<<<<
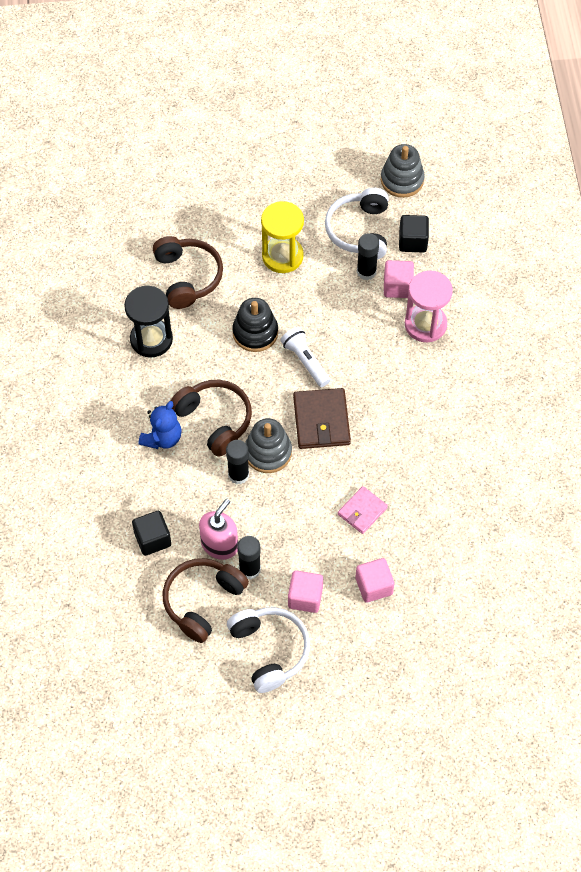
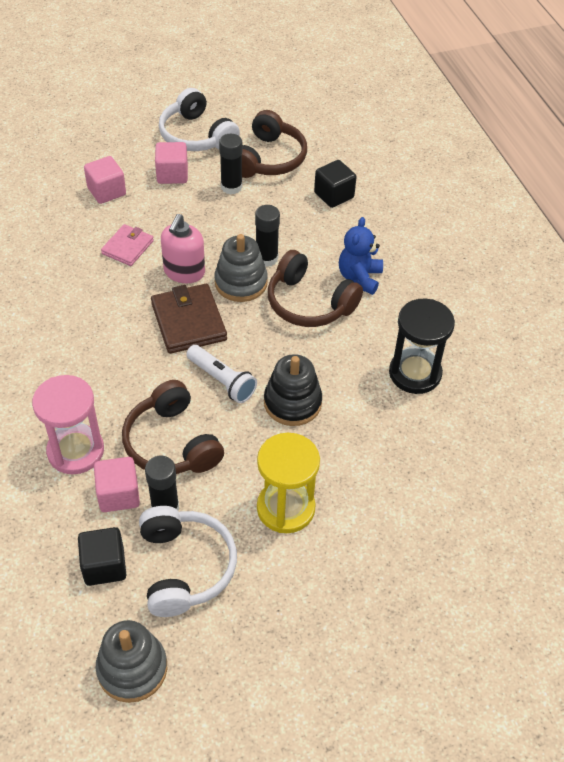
camera: 165 degrees right, 10 degrees down
(187, 277) = (402, 456): brown headphones -> brown headphones (172, 443)
(219, 544) = (267, 200): pink soap dispenser -> pink soap dispenser (184, 272)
>>>>
Write the lines above out again exactly, excluding every picture.

camera: 165 degrees right, 10 degrees down
(187, 277) = (402, 456): brown headphones -> brown headphones (172, 443)
(219, 544) = (267, 200): pink soap dispenser -> pink soap dispenser (184, 272)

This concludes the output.